» **Exercise aim**: From the material that follows, count the lines with the word "none" in them. Reply with the number only.

------------------------

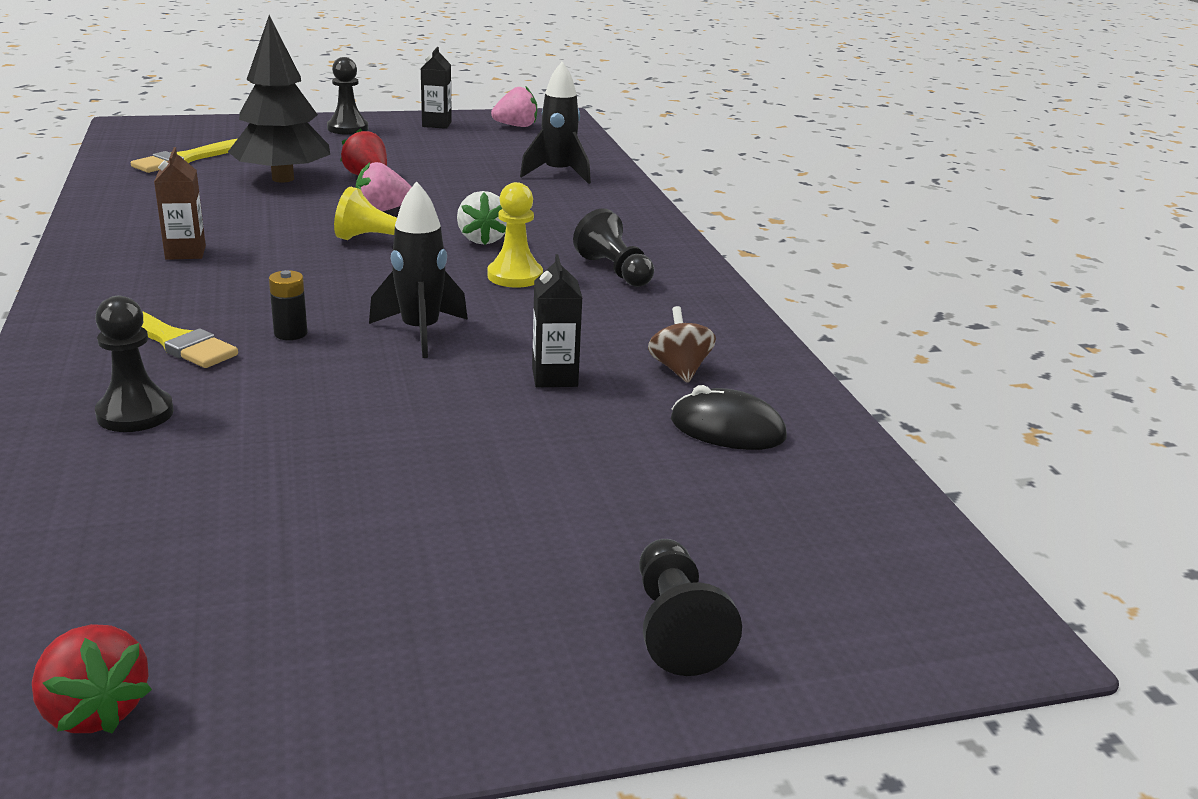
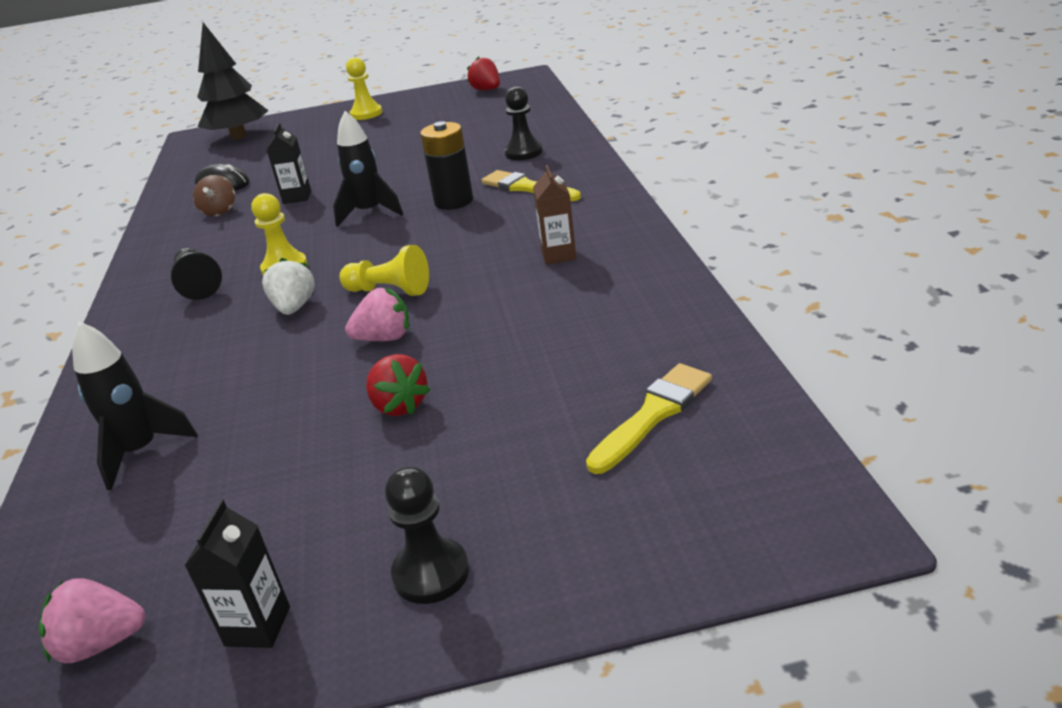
camera: 170 degrees left, 5 degrees up
black tree [228,15,330,183] -> black tree moved to [198,23,269,140]
black battery [269,270,307,340] -> black battery [420,121,473,210], size x1.84
black pawn [639,539,742,676] -> none
none -> yellow pawn [346,57,382,120]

------------------------

» **Output**: 2